*WHAT THIS TASK INVOLVES*: Lines with "plane" in them are to be located in the listing below and copied.

⟨

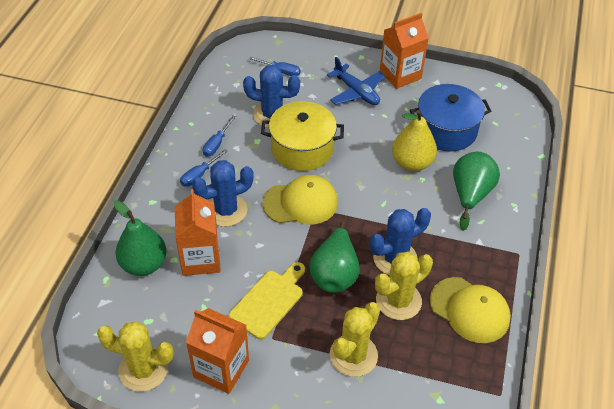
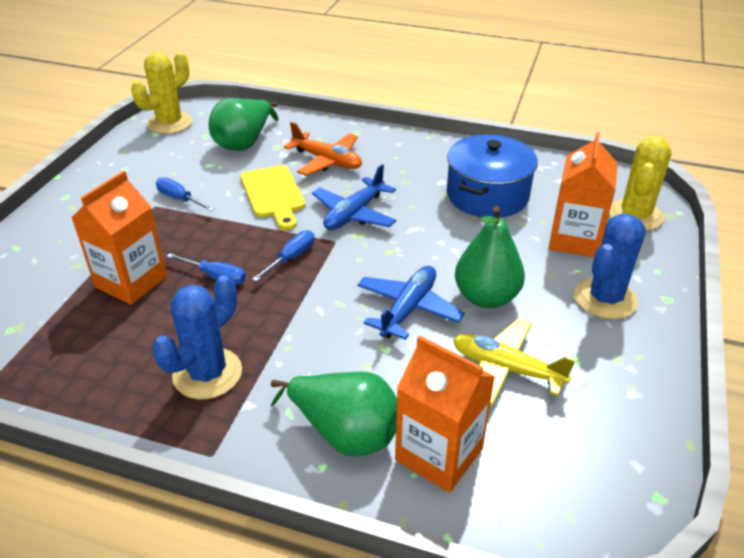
blue cactus: 3 -> 2
blue plane: 1 -> 2
orange plane: 0 -> 1
yellow cactus: 3 -> 2
yellow cap: 2 -> 0
yellow pear: 1 -> 0
yellow plane: 0 -> 1
yellow pot: 1 -> 0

⟩

*SOLUTION BELOW*:
blue plane: 1 -> 2
orange plane: 0 -> 1
yellow plane: 0 -> 1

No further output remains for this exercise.